Task item: Within the material below, transcribe exactly the lines from the one holding "R208: 3.3k (DGND, SIG38) -> 82k (DGND, SIG38)" through the one holding "TP202: none -> test point (SIG12)", keeping both ends and skipping the rest.

Data section:
* * * * * * *
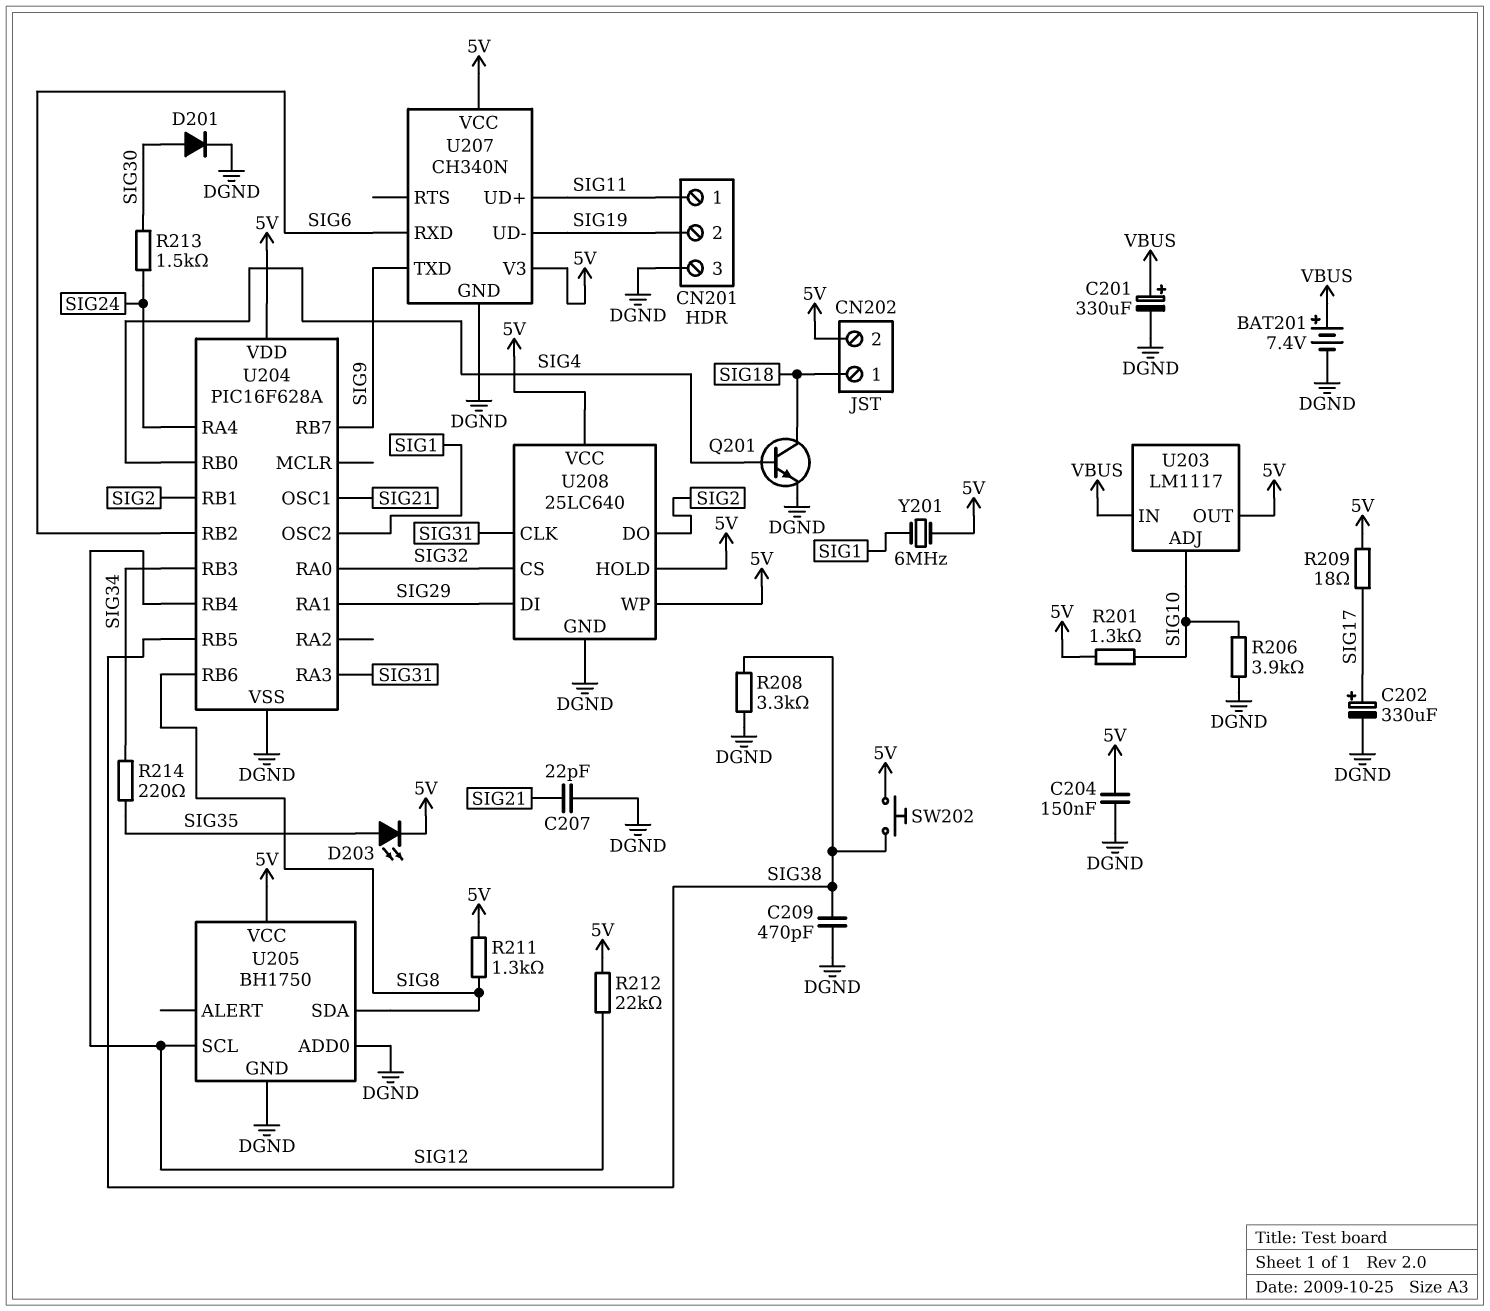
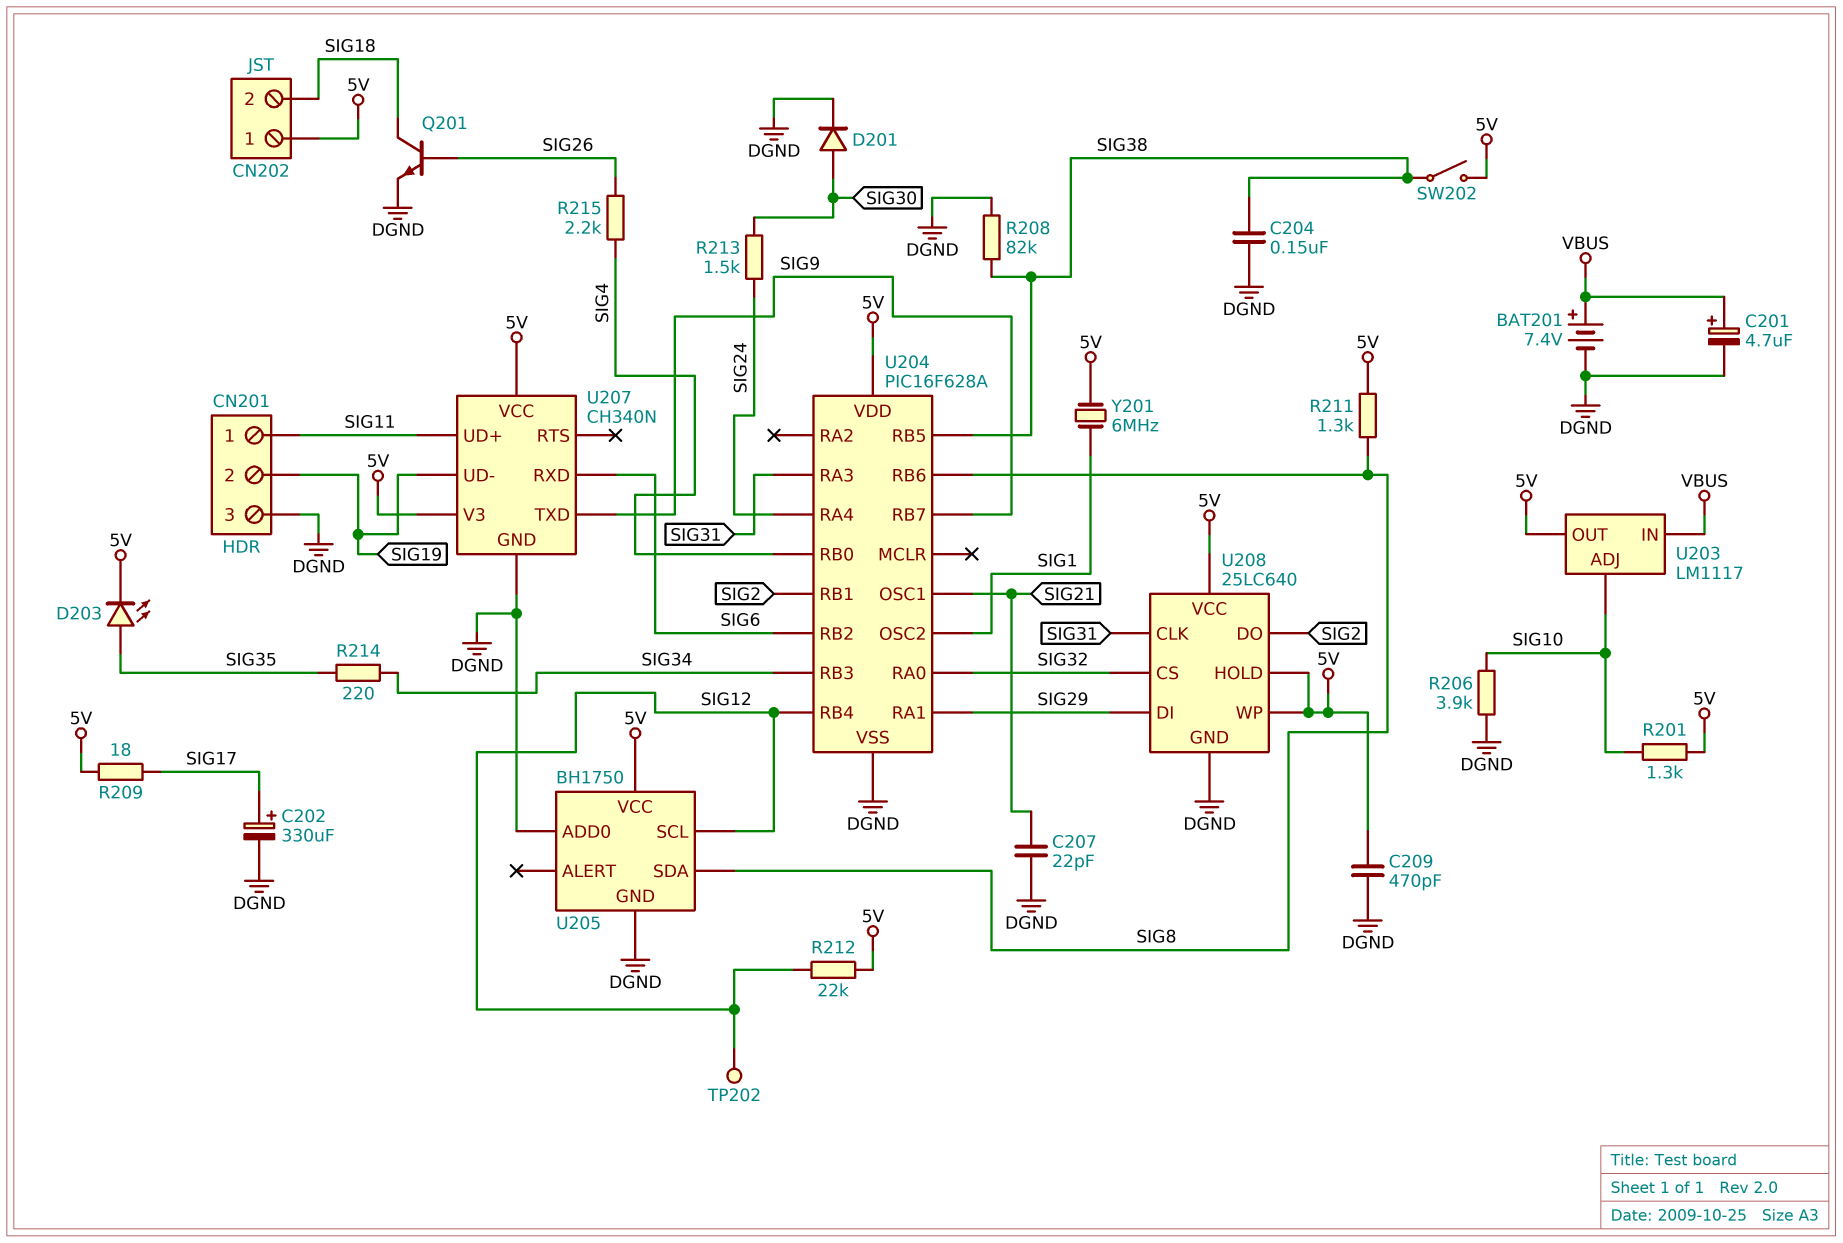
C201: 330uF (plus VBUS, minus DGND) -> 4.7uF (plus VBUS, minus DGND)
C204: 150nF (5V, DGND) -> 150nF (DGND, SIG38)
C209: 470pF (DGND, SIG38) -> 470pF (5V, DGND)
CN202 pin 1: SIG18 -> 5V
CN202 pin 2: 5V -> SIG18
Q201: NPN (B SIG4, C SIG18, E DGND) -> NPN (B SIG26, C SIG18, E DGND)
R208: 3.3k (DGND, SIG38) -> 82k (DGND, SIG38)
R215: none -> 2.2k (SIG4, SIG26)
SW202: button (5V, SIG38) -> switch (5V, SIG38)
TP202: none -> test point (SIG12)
* * * * * * *
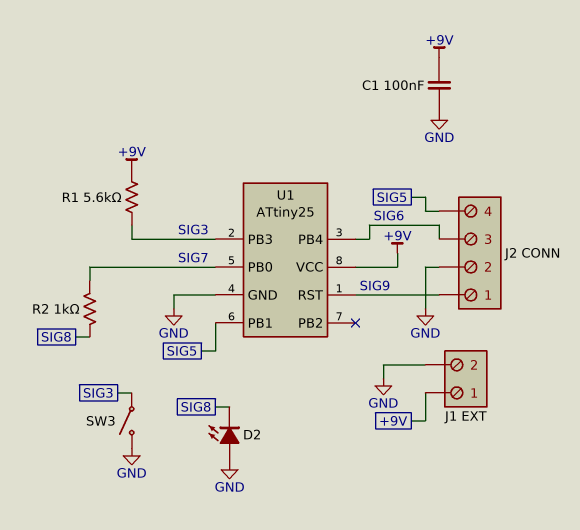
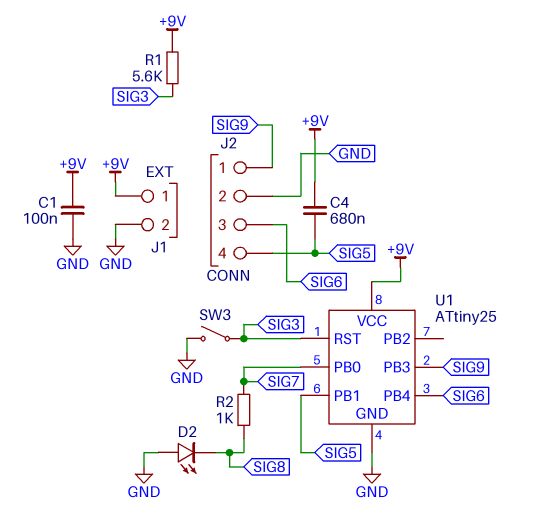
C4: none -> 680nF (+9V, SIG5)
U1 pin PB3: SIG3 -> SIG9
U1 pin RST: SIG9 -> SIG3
* * * * * * *
Answer box:
R208: 3.3k (DGND, SIG38) -> 82k (DGND, SIG38)
R215: none -> 2.2k (SIG4, SIG26)
SW202: button (5V, SIG38) -> switch (5V, SIG38)
TP202: none -> test point (SIG12)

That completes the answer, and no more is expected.